**TASK DETAILS:** Every record below is to be repeated exactly, with the pictures left out.

··· TASK DATA

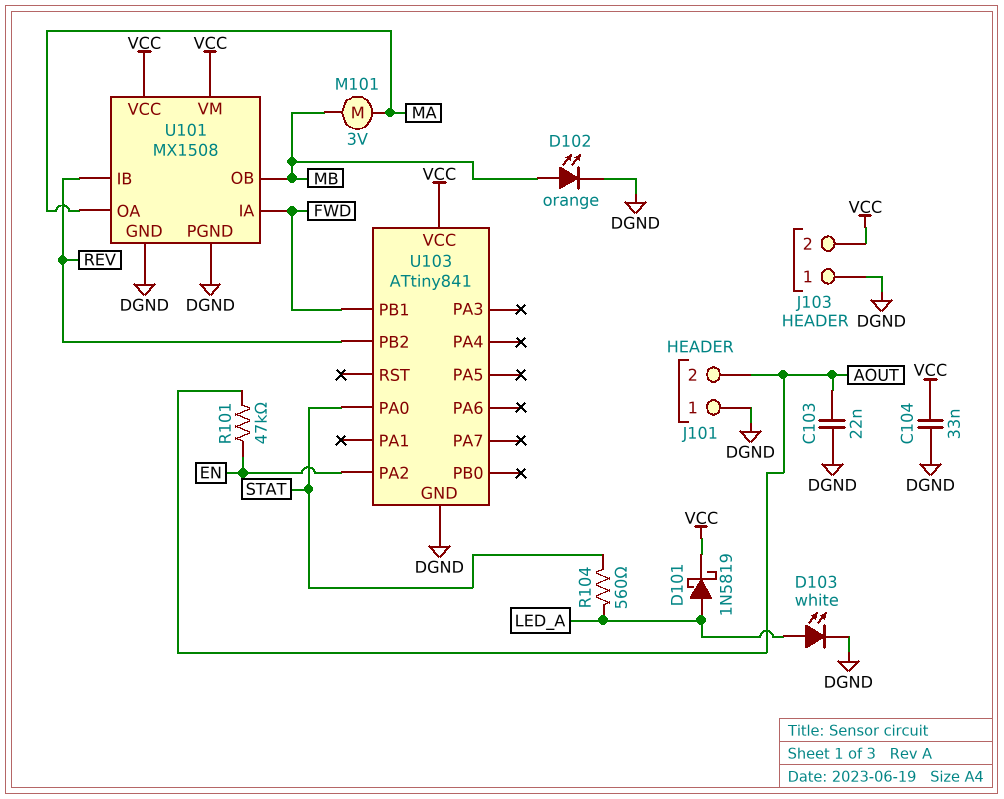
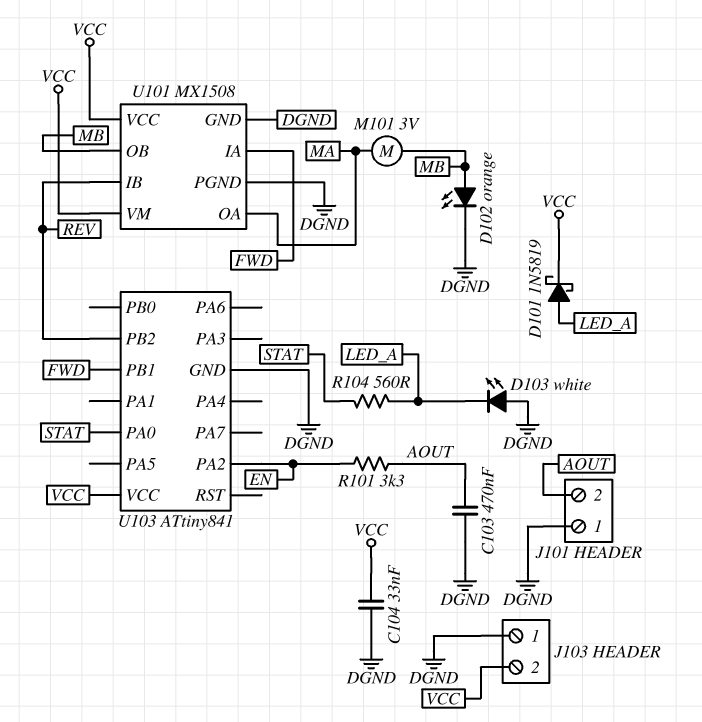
C103: 22nF (AOUT, DGND) -> 470nF (AOUT, DGND)
D103: LED white (A LED_A, K DGND) -> LED white (A DGND, K LED_A)
R101: 47k (AOUT, EN) -> 3.3k (AOUT, EN)

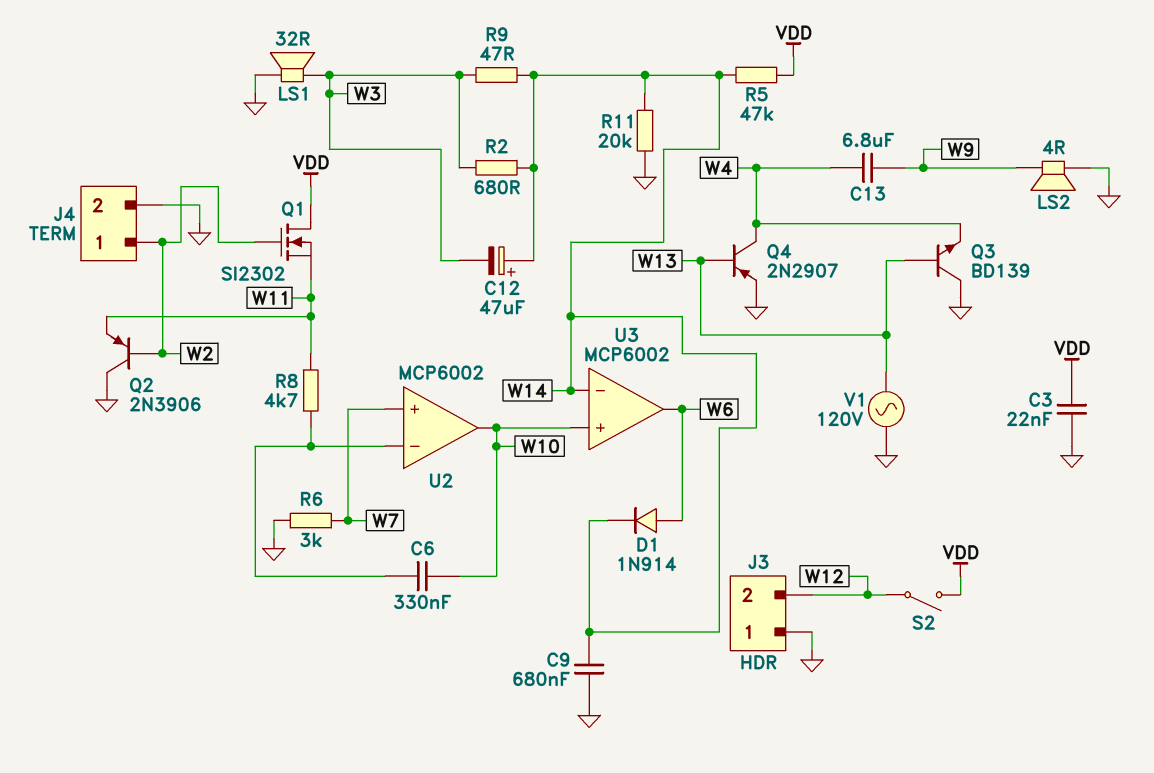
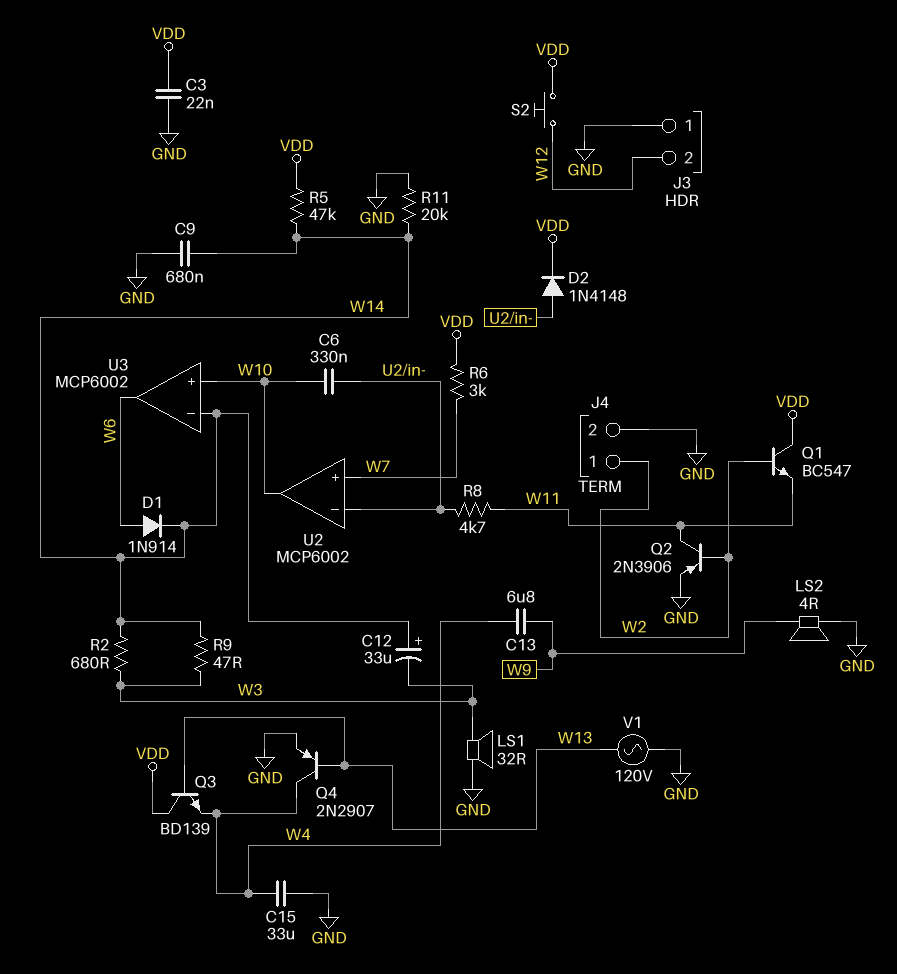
C12: 47uF (plus W14, minus W3) -> 33uF (plus W14, minus W3)
C15: none -> 33uF (GND, W4)
D2: none -> diode 1N4148 (A U2/in-, K VDD)
Q1: NMOS SI2302 (G W2, D VDD, S W11) -> NPN BC547 (B W2, C VDD, E W11)
Q2: PNP 2N3906 (B W2, C GND, E W11) -> PNP 2N3906 (B W2, C W11, E GND)
Q3: NPN BD139 (B W13, C GND, E W4) -> NPN BD139 (B W13, C VDD, E W4)
R6: 3k (GND, W7) -> 3k (VDD, W7)
S2: switch (VDD, W12) -> button (VDD, W12)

······

**TASK RESULT:**
C103: 22nF (AOUT, DGND) -> 470nF (AOUT, DGND)
D103: LED white (A LED_A, K DGND) -> LED white (A DGND, K LED_A)
R101: 47k (AOUT, EN) -> 3.3k (AOUT, EN)

C12: 47uF (plus W14, minus W3) -> 33uF (plus W14, minus W3)
C15: none -> 33uF (GND, W4)
D2: none -> diode 1N4148 (A U2/in-, K VDD)
Q1: NMOS SI2302 (G W2, D VDD, S W11) -> NPN BC547 (B W2, C VDD, E W11)
Q2: PNP 2N3906 (B W2, C GND, E W11) -> PNP 2N3906 (B W2, C W11, E GND)
Q3: NPN BD139 (B W13, C GND, E W4) -> NPN BD139 (B W13, C VDD, E W4)
R6: 3k (GND, W7) -> 3k (VDD, W7)
S2: switch (VDD, W12) -> button (VDD, W12)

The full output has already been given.